Nothing but the lines below between the line holding "red toothbrush [672,367,697,432]" and the line holding "none -> orange glasses [290,261,398,326]", inclusive, should appear in the answer, each set down exactly.

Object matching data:

"""

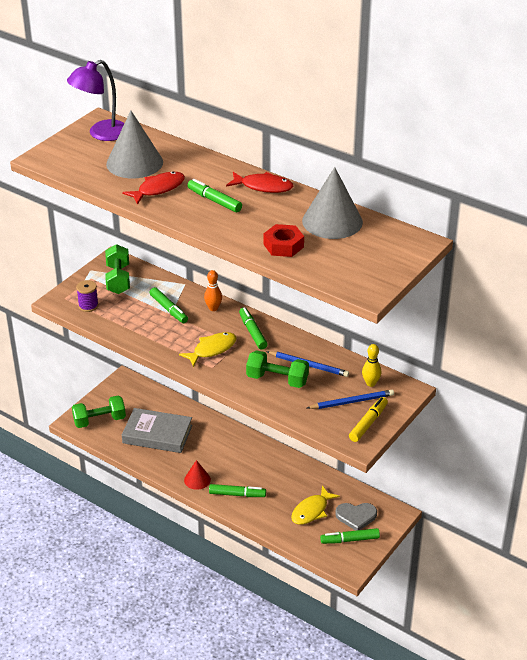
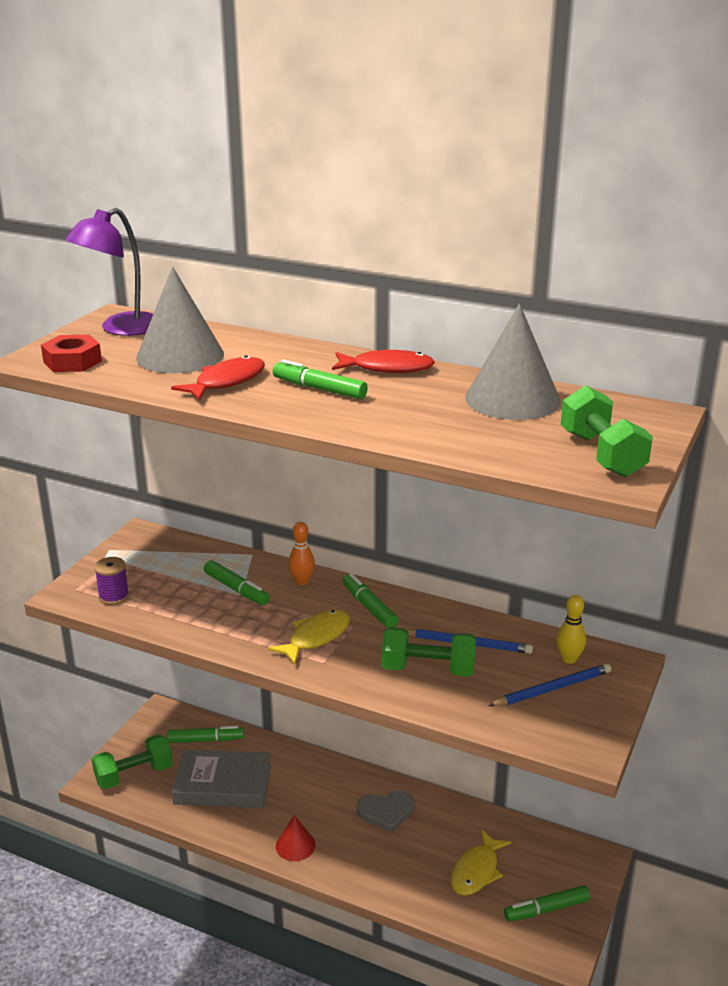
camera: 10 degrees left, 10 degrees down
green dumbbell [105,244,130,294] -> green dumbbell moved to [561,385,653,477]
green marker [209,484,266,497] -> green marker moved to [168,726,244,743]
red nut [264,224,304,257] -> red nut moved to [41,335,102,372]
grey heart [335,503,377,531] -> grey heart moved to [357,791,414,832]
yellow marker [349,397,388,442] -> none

"""
"""

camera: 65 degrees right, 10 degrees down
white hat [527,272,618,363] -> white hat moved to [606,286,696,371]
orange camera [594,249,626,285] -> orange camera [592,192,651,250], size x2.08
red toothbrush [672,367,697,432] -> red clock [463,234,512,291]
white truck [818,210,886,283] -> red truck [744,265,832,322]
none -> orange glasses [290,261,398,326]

"""

RESPONSE TO THE EXERCISE:
red toothbrush [672,367,697,432] -> red clock [463,234,512,291]
white truck [818,210,886,283] -> red truck [744,265,832,322]
none -> orange glasses [290,261,398,326]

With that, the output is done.